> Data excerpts
◇ ◇ ◇ ◇ ◇

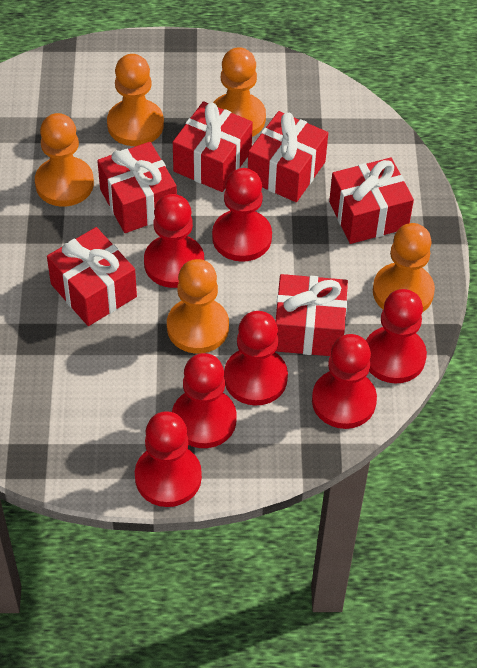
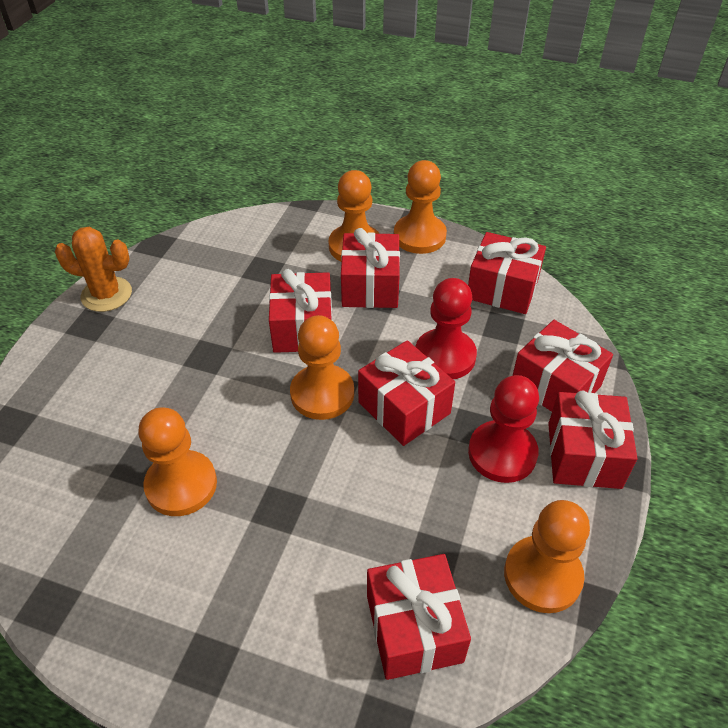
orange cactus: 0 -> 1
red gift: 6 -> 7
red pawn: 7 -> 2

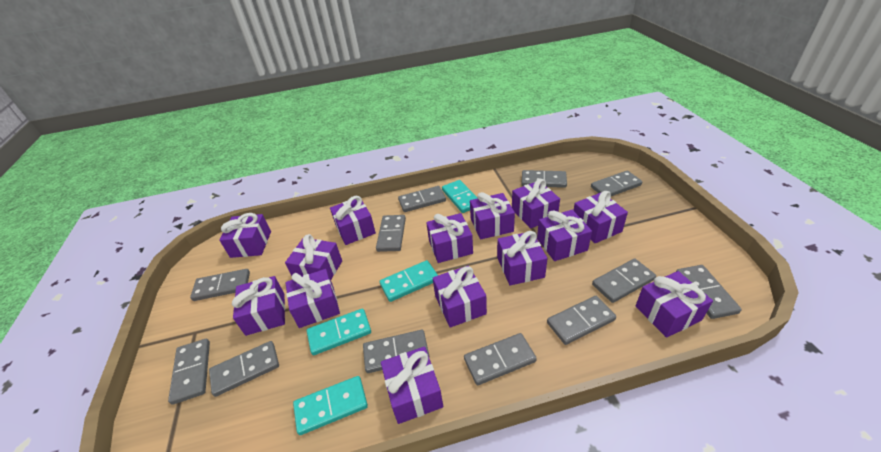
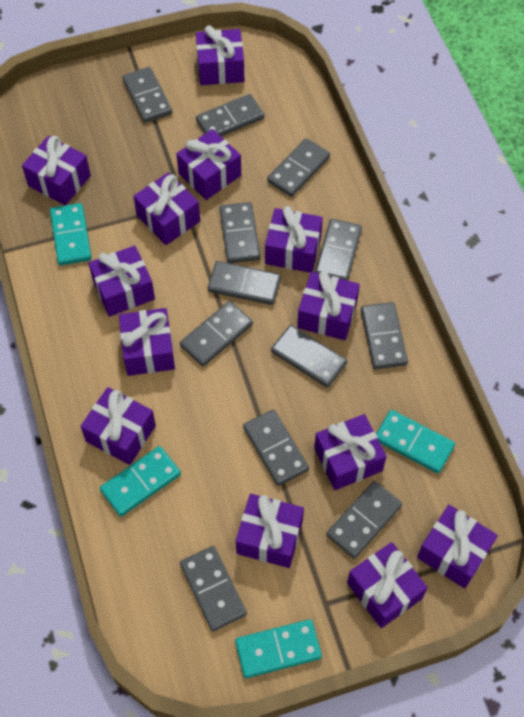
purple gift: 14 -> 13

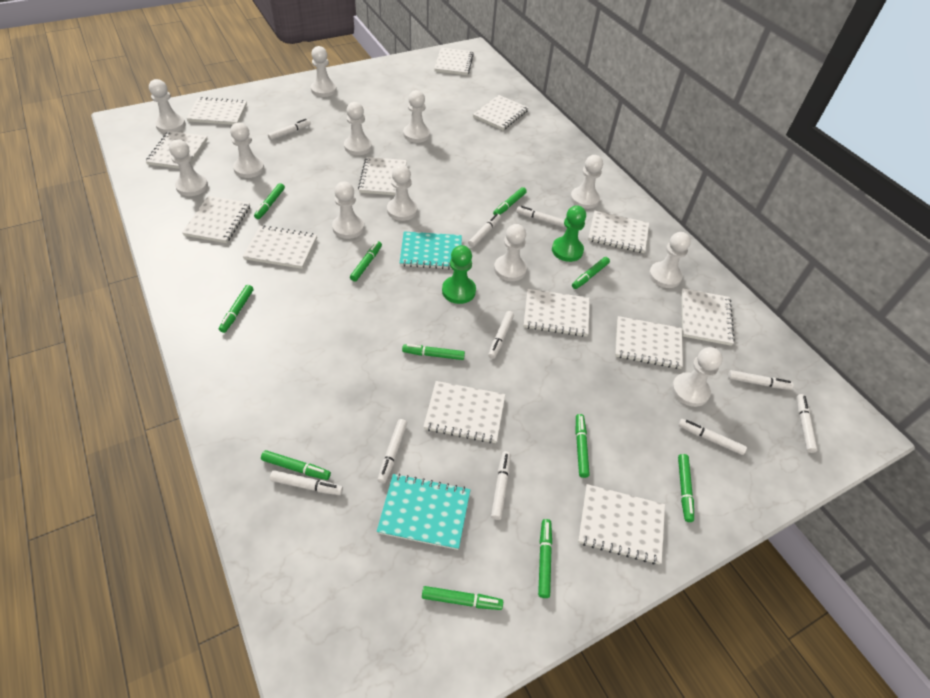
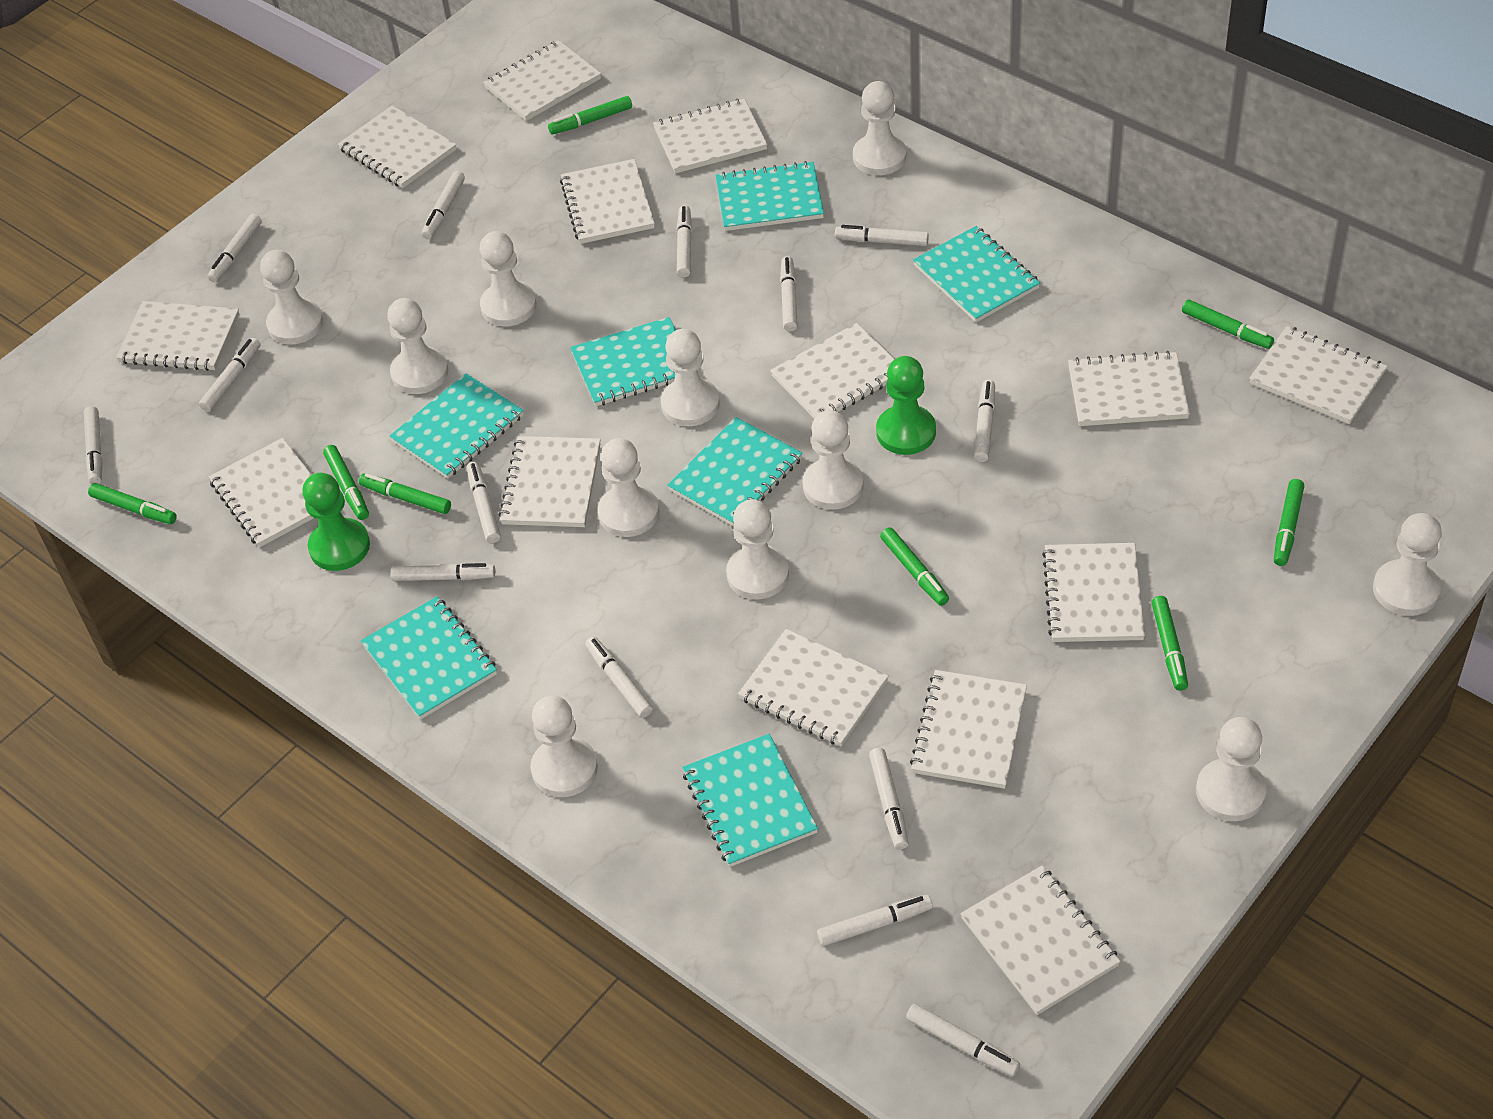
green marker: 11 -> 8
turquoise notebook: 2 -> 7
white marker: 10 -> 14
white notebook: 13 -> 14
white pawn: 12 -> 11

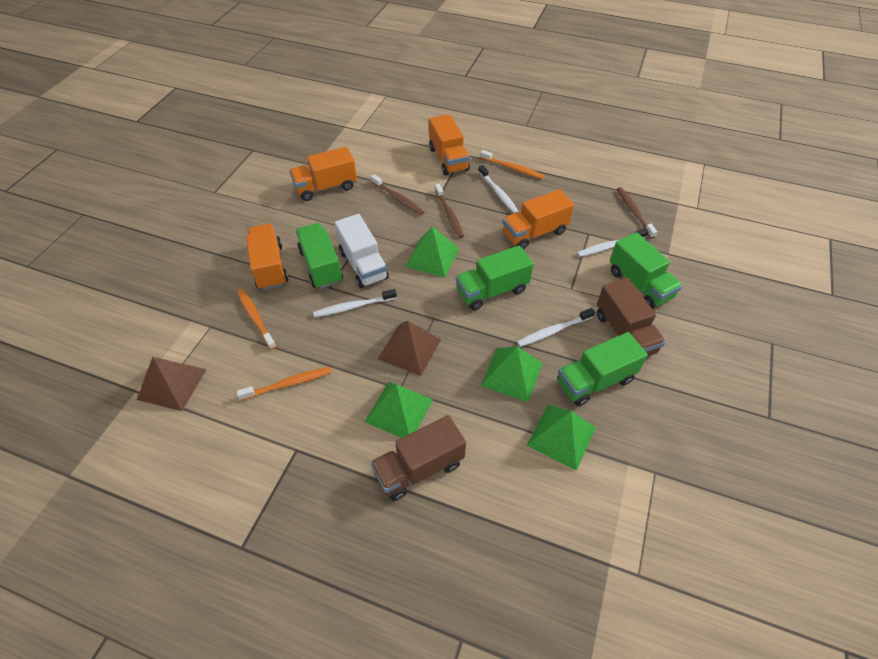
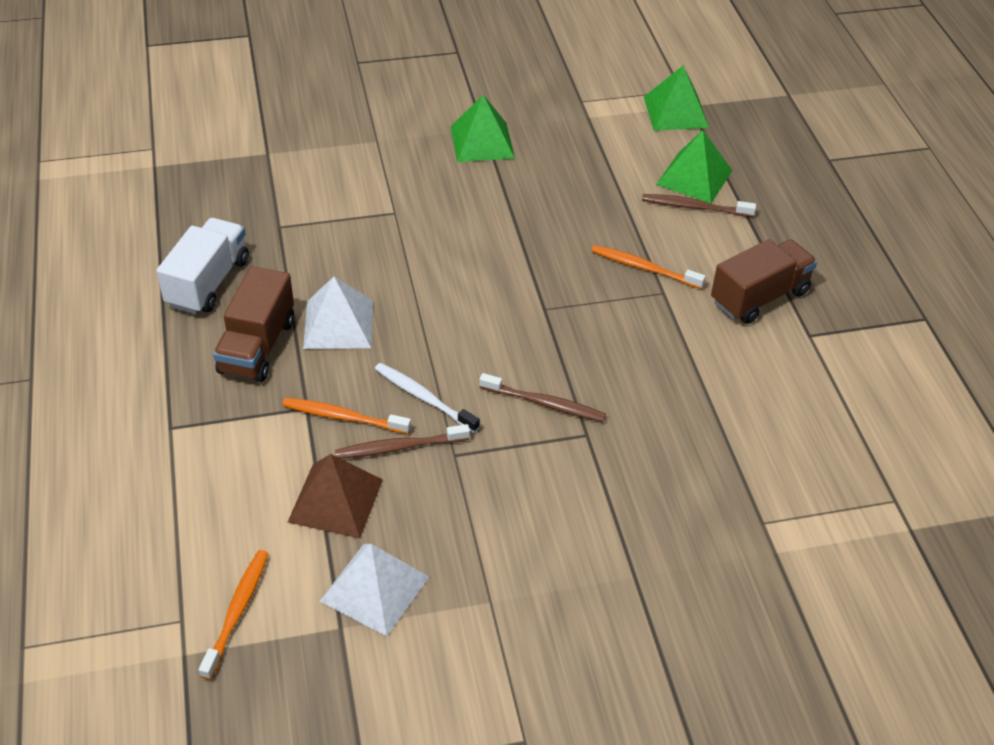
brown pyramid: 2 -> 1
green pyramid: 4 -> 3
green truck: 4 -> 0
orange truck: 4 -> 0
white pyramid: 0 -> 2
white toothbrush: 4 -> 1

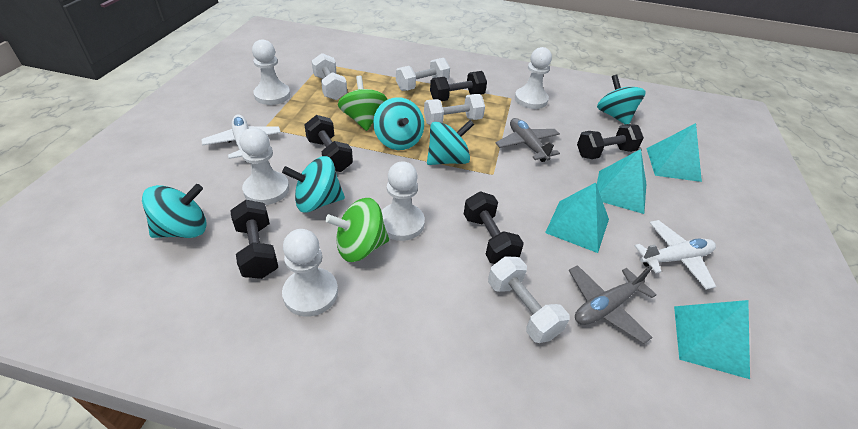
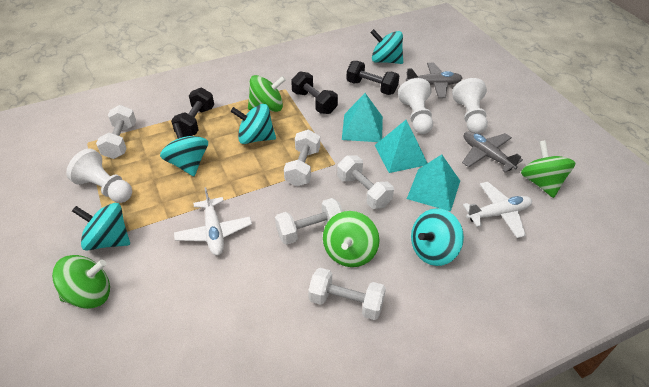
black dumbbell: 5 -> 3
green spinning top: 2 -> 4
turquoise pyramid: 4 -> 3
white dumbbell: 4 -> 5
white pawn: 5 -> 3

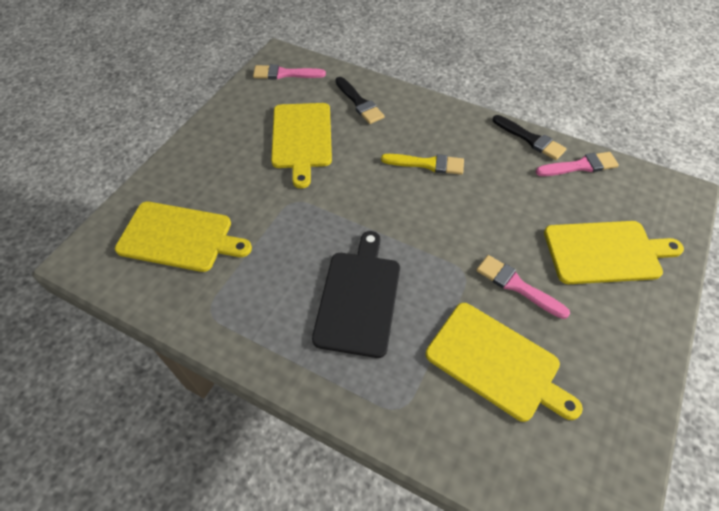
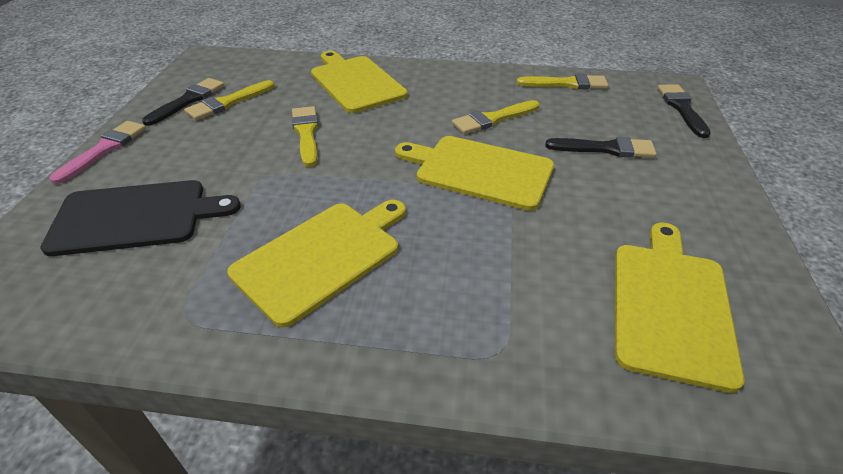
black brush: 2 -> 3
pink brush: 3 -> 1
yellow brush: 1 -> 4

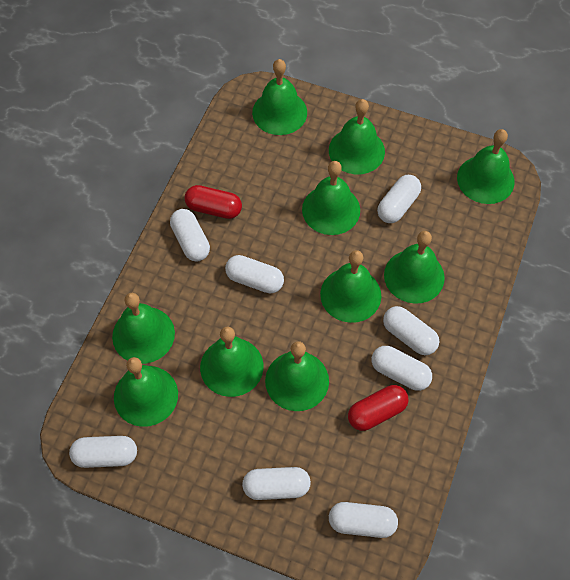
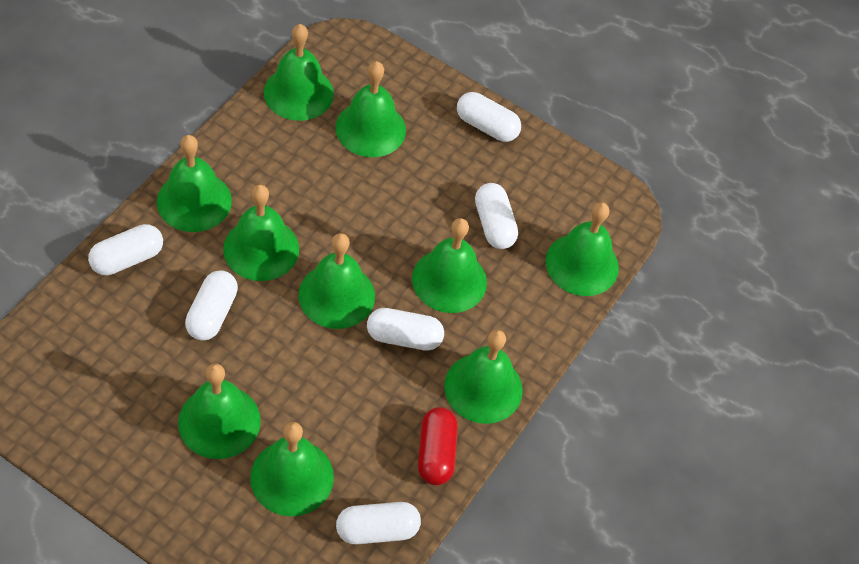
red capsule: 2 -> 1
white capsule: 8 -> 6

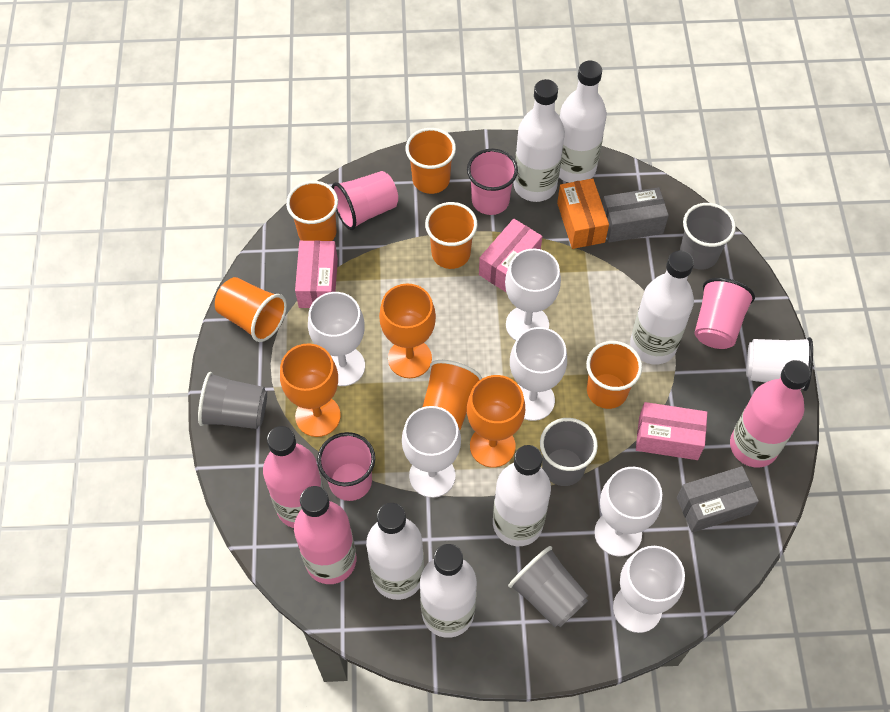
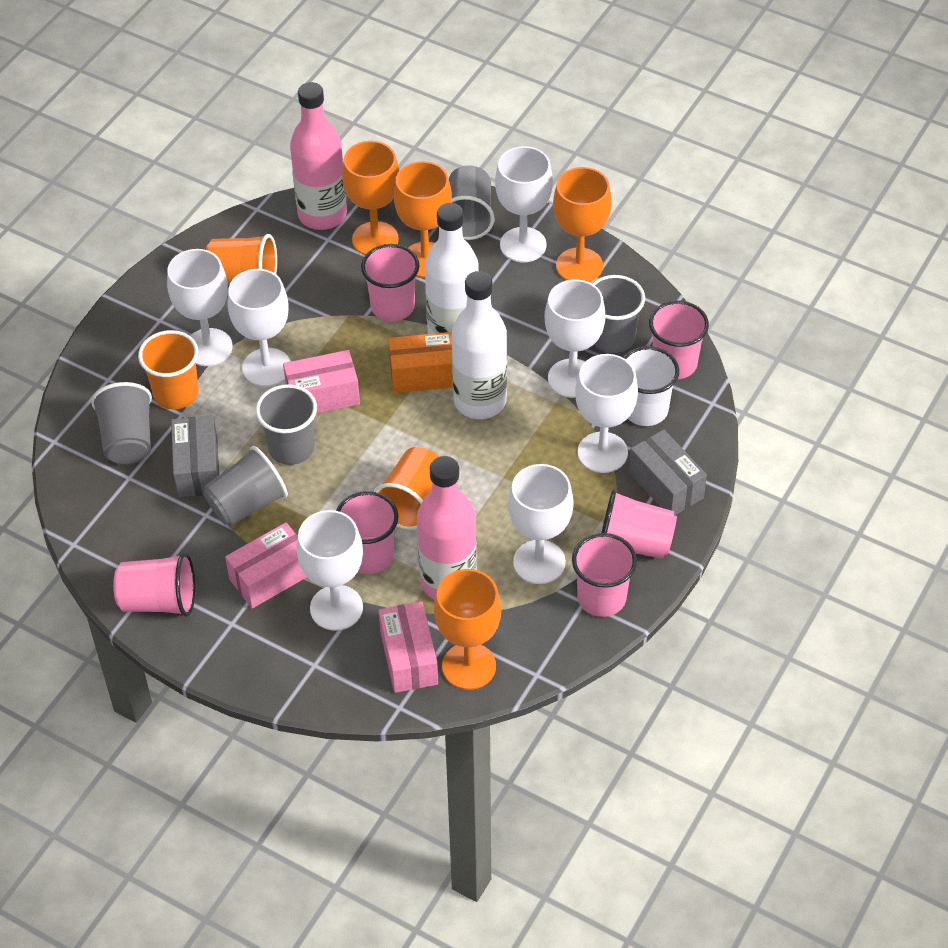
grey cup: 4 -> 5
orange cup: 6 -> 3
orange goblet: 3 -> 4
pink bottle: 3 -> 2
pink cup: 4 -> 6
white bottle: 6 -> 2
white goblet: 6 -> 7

◇ ◇ ◇ ◇ ◇

> WHAT IS REQUIRED
Reproduce the lines from the one with "white notebook: 13 -> 14" through the end of the data, keeping both end lines, adding nothing, and dropping any pictures.

> EXPECTED OUTPUT
white notebook: 13 -> 14
white pawn: 12 -> 11

brown pyramid: 2 -> 1
green pyramid: 4 -> 3
green truck: 4 -> 0
orange truck: 4 -> 0
white pyramid: 0 -> 2
white toothbrush: 4 -> 1

black dumbbell: 5 -> 3
green spinning top: 2 -> 4
turquoise pyramid: 4 -> 3
white dumbbell: 4 -> 5
white pawn: 5 -> 3

black brush: 2 -> 3
pink brush: 3 -> 1
yellow brush: 1 -> 4

red capsule: 2 -> 1
white capsule: 8 -> 6

grey cup: 4 -> 5
orange cup: 6 -> 3
orange goblet: 3 -> 4
pink bottle: 3 -> 2
pink cup: 4 -> 6
white bottle: 6 -> 2
white goblet: 6 -> 7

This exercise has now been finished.